INFORMATION SHOWN
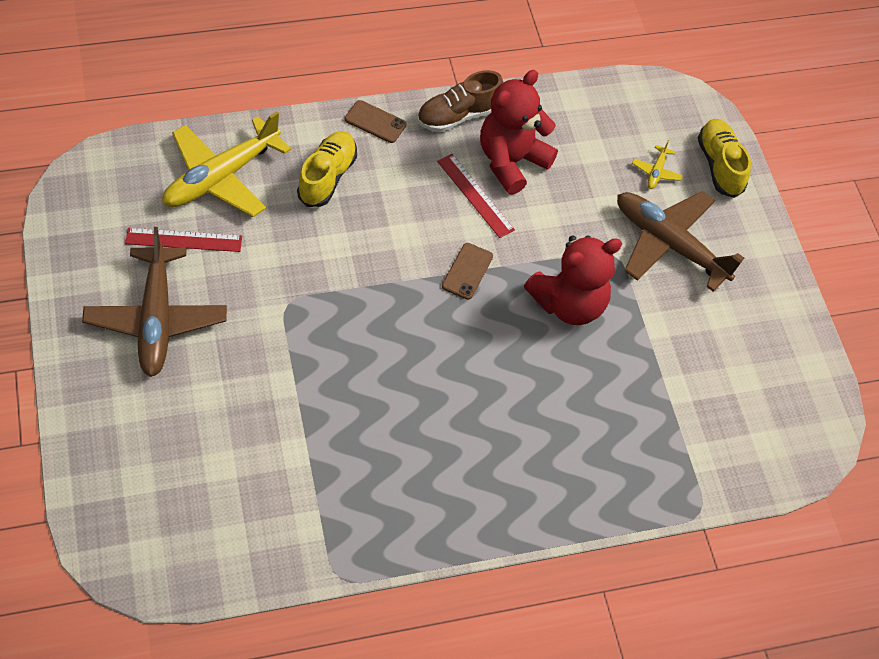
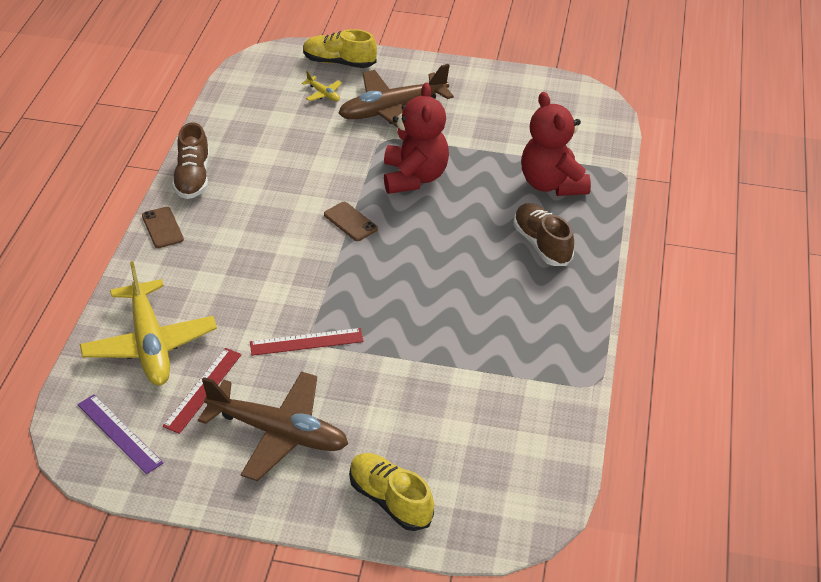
camera: 60 degrees left, 15 degrees down
yellow shoe [297,131,357,207] -> yellow shoe moved to [349,453,434,531]
brown phone [345,100,406,143] -> brown phone turned 75 degrees counterclockwise [142,207,184,248]
red ruler [437,154,515,238] -> red ruler moved to [250,328,364,356]
red teddy bear [480,70,558,195] -> red teddy bear moved to [521,92,591,196]
none -> purple ruler [77,395,163,474]
none -> brown shoe [513,203,574,266]

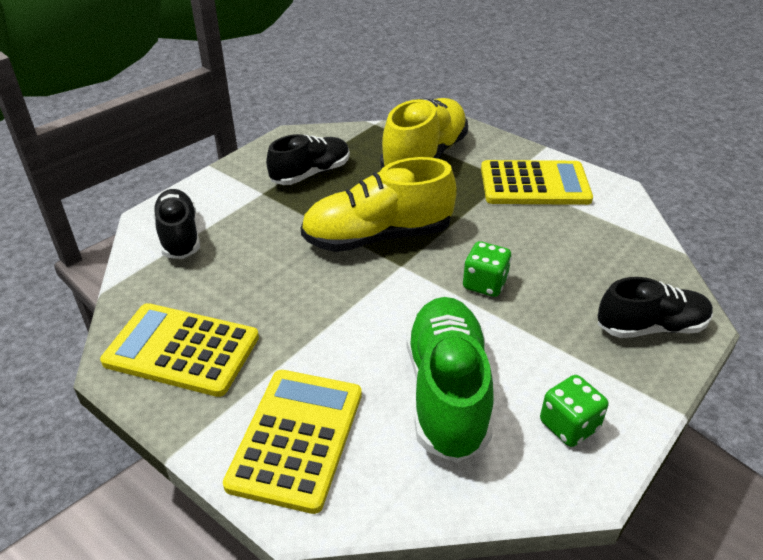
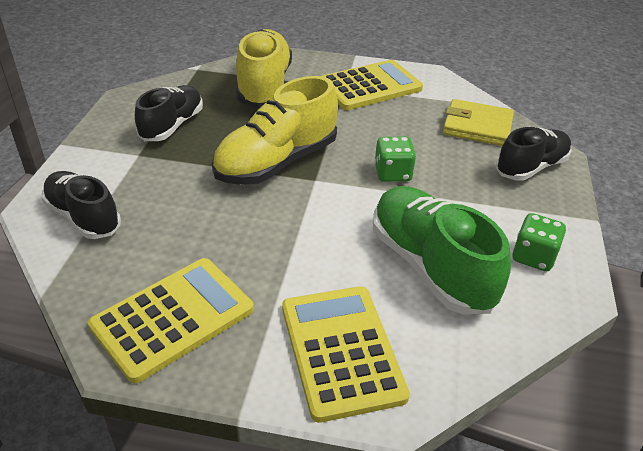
camera: 30 degrees left, 0 degrees up
yellow calculator [100,303,259,397] -> yellow calculator turned 150 degrees clockwise [88,258,254,384]
none -> yellow wallet [443,99,514,146]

THE TASK
Lines holding "moved" in the material above are to be reported.

RESPONSE TO THIS EXERCISE
yellow shoe [297,131,357,207] -> yellow shoe moved to [349,453,434,531]
red ruler [437,154,515,238] -> red ruler moved to [250,328,364,356]
red teddy bear [480,70,558,195] -> red teddy bear moved to [521,92,591,196]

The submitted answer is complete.